[How to complete this task]:
Repeat the data in full. Drop every picture.

[Source records]:

:::

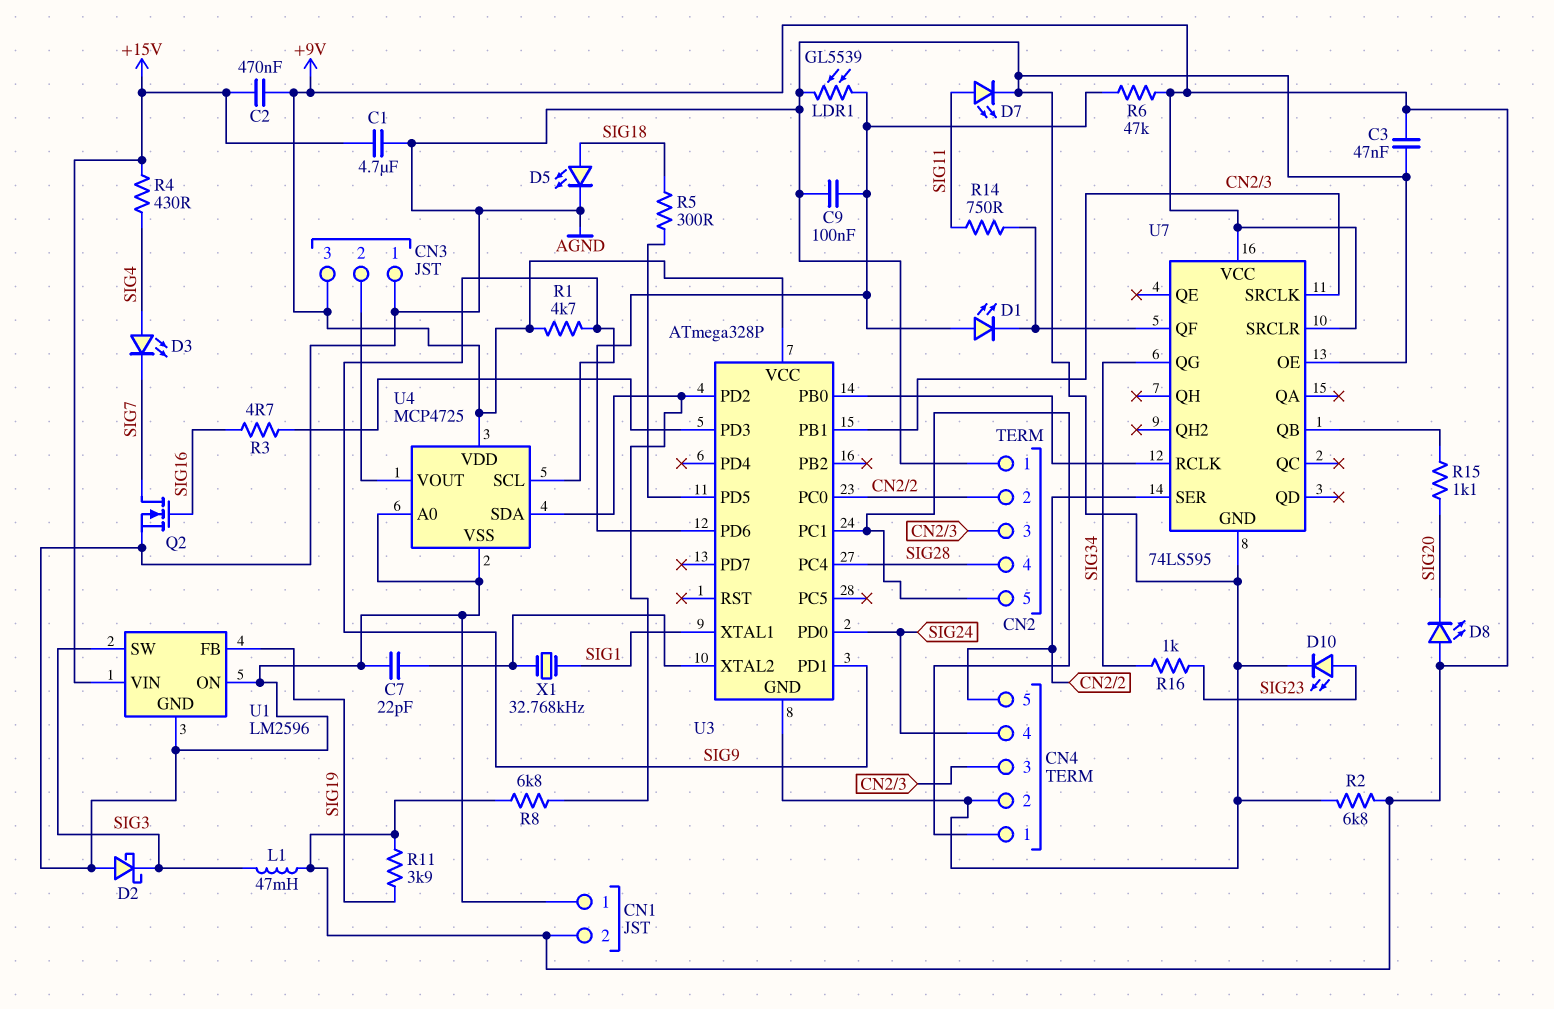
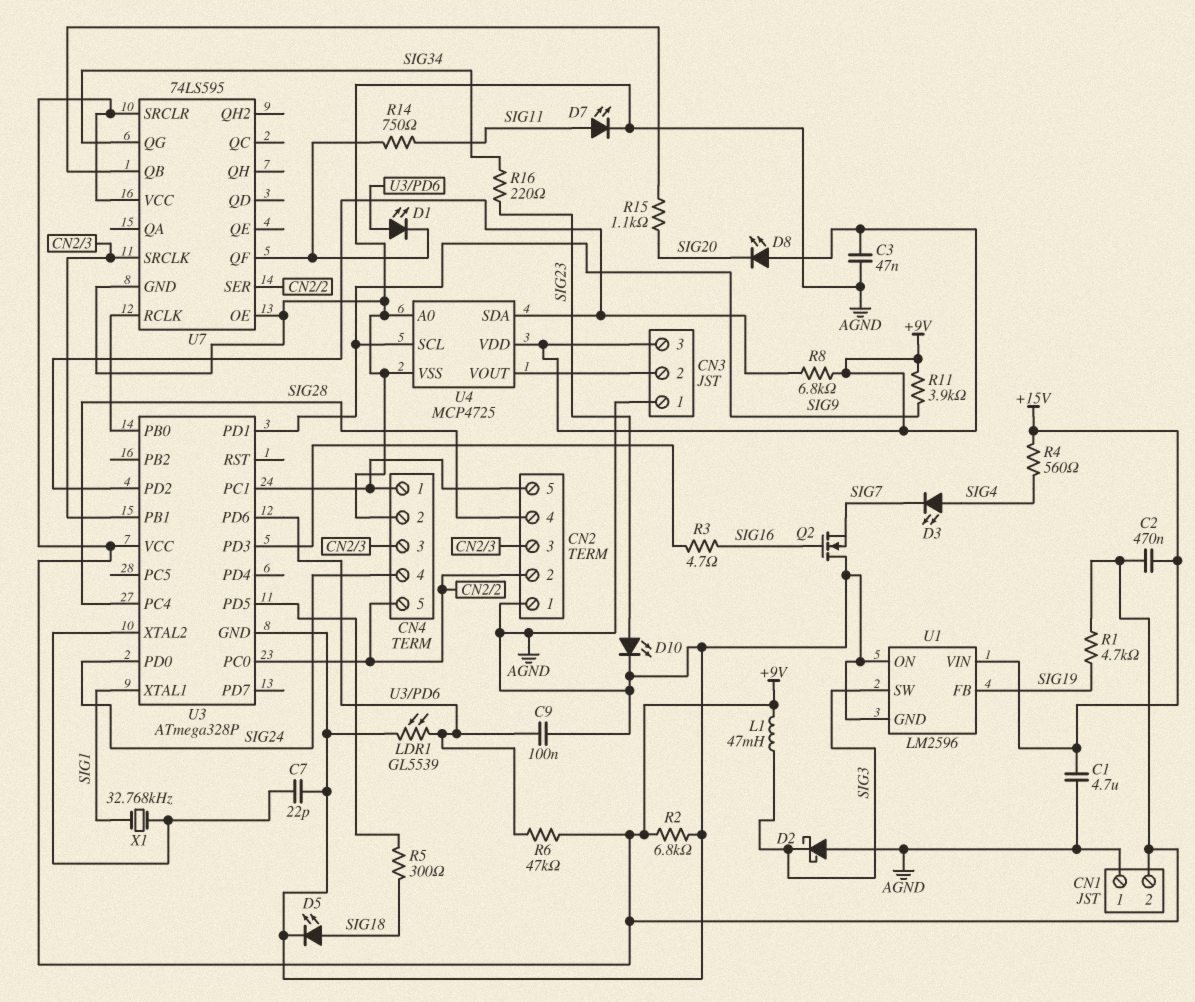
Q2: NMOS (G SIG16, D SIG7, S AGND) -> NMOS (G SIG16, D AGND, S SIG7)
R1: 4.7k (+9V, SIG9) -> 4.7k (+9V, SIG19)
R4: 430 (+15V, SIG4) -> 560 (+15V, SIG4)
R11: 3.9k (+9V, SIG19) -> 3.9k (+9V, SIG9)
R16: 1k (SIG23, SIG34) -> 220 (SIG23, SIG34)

:::

[Response to this task]:
Q2: NMOS (G SIG16, D SIG7, S AGND) -> NMOS (G SIG16, D AGND, S SIG7)
R1: 4.7k (+9V, SIG9) -> 4.7k (+9V, SIG19)
R4: 430 (+15V, SIG4) -> 560 (+15V, SIG4)
R11: 3.9k (+9V, SIG19) -> 3.9k (+9V, SIG9)
R16: 1k (SIG23, SIG34) -> 220 (SIG23, SIG34)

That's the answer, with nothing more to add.